## YOUR OBJECTIVE
Every line in the listing below from the one with "BrightYellowCandle [199,461] →" through the one with "GreenSpoon [752,362] →" is to be reproduced exactly, both ends included; leave out the rest.

MATERIAL FOR THIS EXERCISE below:

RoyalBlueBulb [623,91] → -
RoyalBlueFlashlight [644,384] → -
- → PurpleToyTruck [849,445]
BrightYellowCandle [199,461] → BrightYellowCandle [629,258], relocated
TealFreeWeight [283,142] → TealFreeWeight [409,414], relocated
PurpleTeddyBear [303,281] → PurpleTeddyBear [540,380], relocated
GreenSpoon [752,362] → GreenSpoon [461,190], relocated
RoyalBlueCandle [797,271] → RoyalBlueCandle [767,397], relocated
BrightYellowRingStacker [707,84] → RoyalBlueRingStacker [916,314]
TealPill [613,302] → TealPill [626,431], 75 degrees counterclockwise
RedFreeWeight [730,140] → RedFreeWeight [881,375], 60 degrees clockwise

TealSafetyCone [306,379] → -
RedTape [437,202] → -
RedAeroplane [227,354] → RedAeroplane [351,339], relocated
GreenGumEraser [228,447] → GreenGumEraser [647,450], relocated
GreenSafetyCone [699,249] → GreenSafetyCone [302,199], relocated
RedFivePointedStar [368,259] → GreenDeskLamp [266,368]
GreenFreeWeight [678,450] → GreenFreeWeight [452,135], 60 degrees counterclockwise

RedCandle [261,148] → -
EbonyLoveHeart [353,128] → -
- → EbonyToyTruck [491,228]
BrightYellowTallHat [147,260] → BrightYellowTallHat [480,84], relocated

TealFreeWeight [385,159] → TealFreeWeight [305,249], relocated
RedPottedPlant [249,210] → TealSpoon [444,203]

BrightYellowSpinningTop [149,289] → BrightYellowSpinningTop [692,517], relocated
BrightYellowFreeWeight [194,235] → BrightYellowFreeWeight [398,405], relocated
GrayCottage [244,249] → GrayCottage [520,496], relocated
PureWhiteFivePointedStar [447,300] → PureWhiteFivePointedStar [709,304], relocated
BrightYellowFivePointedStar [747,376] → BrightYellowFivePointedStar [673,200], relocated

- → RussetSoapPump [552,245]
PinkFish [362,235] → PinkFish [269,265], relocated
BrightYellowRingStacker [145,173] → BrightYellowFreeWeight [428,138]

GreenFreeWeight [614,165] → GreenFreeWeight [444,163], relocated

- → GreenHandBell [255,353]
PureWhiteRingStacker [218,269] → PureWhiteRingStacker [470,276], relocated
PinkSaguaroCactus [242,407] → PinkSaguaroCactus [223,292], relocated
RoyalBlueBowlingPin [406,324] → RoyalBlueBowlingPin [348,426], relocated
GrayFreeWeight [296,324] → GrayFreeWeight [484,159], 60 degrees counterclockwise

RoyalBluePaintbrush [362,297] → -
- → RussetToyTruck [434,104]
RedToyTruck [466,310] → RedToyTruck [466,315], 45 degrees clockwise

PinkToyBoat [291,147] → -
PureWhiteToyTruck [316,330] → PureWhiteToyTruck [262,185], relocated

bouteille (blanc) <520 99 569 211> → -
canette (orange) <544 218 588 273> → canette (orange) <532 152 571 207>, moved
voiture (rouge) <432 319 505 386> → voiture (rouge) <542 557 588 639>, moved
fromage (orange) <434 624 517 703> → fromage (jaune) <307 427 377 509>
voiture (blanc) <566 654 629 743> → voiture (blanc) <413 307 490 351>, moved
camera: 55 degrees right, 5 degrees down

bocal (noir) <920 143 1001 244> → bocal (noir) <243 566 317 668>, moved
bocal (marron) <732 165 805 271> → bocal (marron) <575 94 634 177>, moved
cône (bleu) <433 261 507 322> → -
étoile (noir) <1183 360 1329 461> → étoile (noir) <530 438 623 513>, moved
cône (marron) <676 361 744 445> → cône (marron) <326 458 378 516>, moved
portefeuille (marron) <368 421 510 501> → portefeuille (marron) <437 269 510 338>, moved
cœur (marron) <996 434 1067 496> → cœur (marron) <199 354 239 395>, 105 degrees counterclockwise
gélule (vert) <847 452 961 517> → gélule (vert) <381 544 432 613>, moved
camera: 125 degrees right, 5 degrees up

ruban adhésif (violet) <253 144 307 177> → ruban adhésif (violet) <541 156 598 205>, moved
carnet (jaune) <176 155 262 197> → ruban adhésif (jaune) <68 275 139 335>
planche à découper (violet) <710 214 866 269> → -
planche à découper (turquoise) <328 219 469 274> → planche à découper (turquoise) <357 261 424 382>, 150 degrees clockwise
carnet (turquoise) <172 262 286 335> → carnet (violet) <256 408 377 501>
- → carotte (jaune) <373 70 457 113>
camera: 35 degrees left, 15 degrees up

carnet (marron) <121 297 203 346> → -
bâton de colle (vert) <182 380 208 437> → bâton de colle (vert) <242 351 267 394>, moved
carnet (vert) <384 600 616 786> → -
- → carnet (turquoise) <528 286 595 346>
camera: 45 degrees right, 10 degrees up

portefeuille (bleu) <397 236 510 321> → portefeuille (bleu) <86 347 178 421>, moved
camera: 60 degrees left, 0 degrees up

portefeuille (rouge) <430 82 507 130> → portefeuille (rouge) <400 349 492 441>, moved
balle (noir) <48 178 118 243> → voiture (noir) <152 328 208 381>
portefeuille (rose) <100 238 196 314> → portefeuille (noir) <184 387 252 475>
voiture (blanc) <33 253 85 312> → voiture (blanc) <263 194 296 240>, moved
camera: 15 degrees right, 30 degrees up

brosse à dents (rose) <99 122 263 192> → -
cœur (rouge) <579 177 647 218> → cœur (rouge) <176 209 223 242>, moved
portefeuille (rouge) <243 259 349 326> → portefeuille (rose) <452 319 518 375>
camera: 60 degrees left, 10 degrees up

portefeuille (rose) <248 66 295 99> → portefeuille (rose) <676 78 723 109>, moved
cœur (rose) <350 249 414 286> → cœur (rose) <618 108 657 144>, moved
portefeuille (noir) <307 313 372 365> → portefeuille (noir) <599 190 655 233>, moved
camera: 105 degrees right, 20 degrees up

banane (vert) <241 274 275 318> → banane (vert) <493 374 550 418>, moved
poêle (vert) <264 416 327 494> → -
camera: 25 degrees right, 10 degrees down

End of MATERIAL FOR THIS EXERCISE.

## RESULT FOR THIS TASK
BrightYellowCandle [199,461] → BrightYellowCandle [629,258], relocated
TealFreeWeight [283,142] → TealFreeWeight [409,414], relocated
PurpleTeddyBear [303,281] → PurpleTeddyBear [540,380], relocated
GreenSpoon [752,362] → GreenSpoon [461,190], relocated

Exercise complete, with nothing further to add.